• Exercise description:
In the records below, the line with "yellow headphones [917,313,1020,396]" opens the range and the line with "camera: 165 degrees right, 15 degrees up" closes it; print that range exactly and nothing else.

[Data entries]
____________
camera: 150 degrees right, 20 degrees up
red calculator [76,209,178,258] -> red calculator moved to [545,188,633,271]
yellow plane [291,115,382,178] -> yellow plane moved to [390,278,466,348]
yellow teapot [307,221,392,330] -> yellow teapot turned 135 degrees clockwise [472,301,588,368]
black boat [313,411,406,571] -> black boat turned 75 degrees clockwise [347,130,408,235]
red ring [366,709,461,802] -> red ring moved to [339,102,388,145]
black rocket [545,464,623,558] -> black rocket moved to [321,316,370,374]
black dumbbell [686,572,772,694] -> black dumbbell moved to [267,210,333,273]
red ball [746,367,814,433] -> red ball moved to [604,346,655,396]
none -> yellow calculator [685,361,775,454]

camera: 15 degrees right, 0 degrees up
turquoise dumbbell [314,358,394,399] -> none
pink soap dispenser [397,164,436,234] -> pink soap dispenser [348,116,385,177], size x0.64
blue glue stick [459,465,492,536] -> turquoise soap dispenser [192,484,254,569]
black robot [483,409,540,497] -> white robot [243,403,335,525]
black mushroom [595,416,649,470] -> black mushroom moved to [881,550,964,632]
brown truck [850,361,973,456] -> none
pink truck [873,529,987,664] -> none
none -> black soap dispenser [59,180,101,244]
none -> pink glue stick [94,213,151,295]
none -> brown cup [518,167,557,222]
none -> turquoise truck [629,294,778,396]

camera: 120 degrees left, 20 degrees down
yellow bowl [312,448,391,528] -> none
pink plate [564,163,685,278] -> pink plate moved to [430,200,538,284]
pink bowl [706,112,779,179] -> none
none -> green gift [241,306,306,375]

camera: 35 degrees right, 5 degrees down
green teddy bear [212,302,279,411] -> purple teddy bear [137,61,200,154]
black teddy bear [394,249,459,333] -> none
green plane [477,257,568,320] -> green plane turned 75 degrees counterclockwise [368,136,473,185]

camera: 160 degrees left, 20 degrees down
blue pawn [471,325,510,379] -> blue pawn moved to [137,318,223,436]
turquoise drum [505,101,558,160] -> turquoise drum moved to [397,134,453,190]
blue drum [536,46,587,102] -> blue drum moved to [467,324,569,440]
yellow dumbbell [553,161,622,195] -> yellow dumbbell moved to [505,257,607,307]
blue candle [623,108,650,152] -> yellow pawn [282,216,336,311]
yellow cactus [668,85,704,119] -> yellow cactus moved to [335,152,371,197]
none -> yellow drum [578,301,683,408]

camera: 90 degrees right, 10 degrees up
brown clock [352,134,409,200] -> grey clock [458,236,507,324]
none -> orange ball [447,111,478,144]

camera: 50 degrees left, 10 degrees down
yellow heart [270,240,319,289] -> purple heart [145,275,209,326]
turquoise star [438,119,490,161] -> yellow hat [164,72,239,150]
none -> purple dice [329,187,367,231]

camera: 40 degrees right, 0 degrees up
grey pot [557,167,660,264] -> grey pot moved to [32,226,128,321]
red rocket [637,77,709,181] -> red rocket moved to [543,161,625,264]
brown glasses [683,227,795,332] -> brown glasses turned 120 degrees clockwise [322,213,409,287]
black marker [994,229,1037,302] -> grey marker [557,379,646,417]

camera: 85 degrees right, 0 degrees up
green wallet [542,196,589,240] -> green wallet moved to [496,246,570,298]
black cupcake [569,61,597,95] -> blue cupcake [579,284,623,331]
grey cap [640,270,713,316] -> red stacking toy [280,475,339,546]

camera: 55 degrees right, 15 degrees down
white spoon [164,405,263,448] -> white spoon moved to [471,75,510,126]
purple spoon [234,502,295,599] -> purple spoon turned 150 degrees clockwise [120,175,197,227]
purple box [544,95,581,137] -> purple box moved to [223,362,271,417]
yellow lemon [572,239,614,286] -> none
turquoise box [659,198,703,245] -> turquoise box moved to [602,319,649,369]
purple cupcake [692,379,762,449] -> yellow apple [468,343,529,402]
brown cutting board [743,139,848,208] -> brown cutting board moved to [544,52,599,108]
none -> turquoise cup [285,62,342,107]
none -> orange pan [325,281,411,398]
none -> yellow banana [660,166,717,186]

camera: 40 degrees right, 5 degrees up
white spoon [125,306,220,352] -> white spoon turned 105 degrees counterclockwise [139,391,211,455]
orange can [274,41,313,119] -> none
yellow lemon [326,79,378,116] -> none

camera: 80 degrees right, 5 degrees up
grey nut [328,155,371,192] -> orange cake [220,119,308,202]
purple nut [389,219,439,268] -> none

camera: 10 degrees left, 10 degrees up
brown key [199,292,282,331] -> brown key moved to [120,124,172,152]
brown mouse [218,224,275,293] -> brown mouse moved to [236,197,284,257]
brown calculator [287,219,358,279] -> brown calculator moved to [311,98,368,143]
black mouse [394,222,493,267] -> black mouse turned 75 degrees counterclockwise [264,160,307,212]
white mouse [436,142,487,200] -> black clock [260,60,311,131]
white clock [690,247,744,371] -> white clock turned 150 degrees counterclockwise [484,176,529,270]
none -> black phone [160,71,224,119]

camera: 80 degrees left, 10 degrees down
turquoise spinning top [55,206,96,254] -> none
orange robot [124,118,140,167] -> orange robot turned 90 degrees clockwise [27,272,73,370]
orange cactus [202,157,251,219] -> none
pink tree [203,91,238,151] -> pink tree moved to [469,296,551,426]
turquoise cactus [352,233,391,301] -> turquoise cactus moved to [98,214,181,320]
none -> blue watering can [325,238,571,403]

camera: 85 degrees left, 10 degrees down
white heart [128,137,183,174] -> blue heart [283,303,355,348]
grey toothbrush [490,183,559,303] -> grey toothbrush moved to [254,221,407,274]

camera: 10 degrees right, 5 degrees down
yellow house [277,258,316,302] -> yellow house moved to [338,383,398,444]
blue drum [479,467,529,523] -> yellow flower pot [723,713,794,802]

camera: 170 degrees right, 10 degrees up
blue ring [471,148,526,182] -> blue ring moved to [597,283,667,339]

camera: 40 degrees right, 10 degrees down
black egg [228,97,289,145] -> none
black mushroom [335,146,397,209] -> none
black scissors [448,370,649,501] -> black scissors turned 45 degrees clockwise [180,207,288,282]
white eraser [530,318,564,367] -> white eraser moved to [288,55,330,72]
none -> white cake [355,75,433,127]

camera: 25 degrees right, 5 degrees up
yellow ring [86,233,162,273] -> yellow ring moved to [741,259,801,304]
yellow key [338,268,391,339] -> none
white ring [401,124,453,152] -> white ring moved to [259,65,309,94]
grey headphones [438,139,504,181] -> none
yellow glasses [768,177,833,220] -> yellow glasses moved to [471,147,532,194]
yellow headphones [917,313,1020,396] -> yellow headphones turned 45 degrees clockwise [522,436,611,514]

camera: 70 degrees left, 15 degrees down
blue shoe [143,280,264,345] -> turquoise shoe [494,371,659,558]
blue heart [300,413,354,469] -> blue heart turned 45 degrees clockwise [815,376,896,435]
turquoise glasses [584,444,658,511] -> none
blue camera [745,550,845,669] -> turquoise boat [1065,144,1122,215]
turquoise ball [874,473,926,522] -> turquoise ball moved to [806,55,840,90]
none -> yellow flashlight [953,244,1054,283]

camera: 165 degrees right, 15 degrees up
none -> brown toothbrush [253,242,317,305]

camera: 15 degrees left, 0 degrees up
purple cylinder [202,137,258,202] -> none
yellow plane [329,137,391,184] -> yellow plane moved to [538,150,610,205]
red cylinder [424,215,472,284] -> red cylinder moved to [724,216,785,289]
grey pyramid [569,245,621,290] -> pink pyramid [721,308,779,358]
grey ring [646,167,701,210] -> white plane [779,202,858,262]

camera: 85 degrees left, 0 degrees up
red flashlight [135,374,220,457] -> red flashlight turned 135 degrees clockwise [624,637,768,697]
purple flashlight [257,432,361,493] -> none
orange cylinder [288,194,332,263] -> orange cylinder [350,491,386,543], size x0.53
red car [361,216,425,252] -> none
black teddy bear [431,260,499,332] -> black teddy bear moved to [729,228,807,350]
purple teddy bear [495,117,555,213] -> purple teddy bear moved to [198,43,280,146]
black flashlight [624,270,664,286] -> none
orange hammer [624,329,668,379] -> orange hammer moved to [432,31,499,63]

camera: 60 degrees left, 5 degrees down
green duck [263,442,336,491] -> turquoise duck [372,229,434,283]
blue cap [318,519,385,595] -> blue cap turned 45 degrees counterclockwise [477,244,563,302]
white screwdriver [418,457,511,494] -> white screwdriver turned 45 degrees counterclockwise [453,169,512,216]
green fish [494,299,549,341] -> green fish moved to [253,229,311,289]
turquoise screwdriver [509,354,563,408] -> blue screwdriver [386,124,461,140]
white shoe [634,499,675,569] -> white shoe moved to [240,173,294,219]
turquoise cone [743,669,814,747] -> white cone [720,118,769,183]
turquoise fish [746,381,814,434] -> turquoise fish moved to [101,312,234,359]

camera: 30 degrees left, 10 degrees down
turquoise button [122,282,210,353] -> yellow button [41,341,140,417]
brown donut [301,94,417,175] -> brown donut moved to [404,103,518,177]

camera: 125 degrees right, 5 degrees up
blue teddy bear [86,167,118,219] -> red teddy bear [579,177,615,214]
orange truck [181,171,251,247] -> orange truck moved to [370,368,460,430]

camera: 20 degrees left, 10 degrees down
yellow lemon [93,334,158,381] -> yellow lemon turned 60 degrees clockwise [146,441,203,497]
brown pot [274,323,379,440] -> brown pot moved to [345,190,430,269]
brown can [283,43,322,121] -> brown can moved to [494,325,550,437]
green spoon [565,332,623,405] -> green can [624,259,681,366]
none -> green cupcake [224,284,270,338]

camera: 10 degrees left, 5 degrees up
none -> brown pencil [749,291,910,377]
____________
• Result for this task:
yellow headphones [917,313,1020,396] -> yellow headphones turned 45 degrees clockwise [522,436,611,514]

camera: 70 degrees left, 15 degrees down
blue shoe [143,280,264,345] -> turquoise shoe [494,371,659,558]
blue heart [300,413,354,469] -> blue heart turned 45 degrees clockwise [815,376,896,435]
turquoise glasses [584,444,658,511] -> none
blue camera [745,550,845,669] -> turquoise boat [1065,144,1122,215]
turquoise ball [874,473,926,522] -> turquoise ball moved to [806,55,840,90]
none -> yellow flashlight [953,244,1054,283]

camera: 165 degrees right, 15 degrees up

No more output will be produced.